§ Required action
When you repeat the entries below, keep each word exactly as it is and drop the pictures.

§ Input material
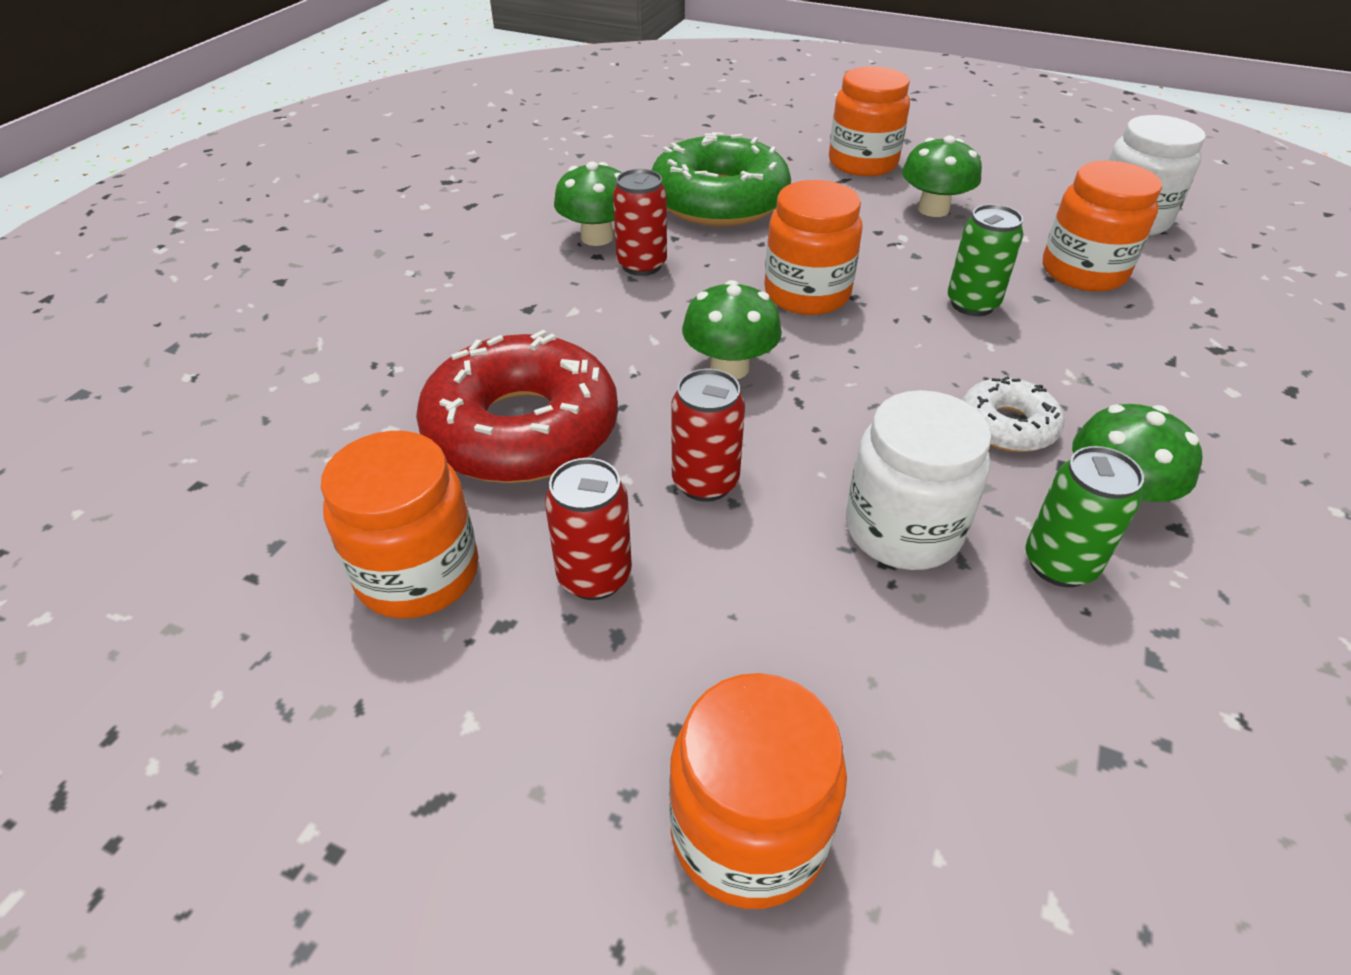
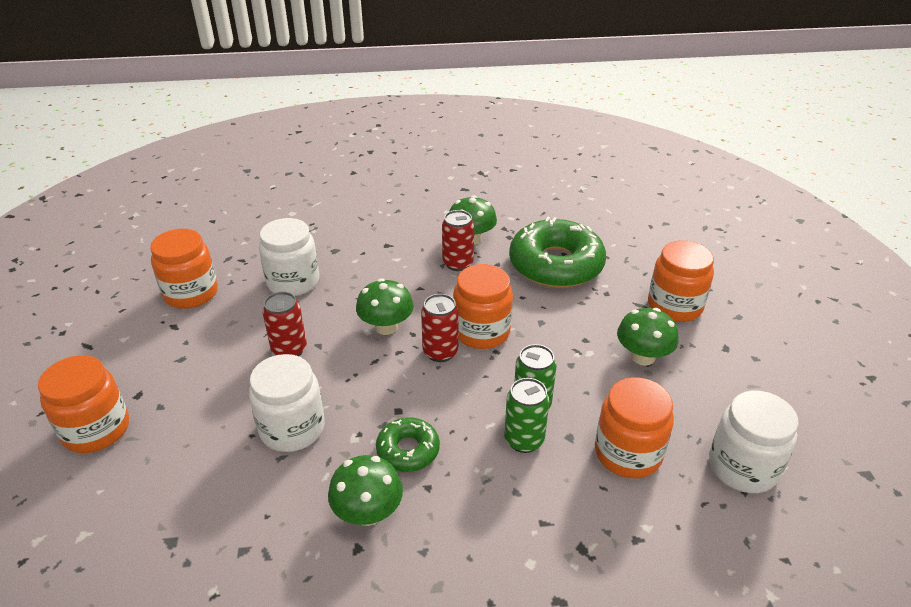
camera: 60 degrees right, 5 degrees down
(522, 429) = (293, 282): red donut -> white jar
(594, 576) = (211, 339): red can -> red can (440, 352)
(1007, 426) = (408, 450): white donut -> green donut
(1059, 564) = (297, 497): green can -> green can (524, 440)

§ Expected output
camera: 60 degrees right, 5 degrees down
(522, 429) = (293, 282): red donut -> white jar
(594, 576) = (211, 339): red can -> red can (440, 352)
(1007, 426) = (408, 450): white donut -> green donut
(1059, 564) = (297, 497): green can -> green can (524, 440)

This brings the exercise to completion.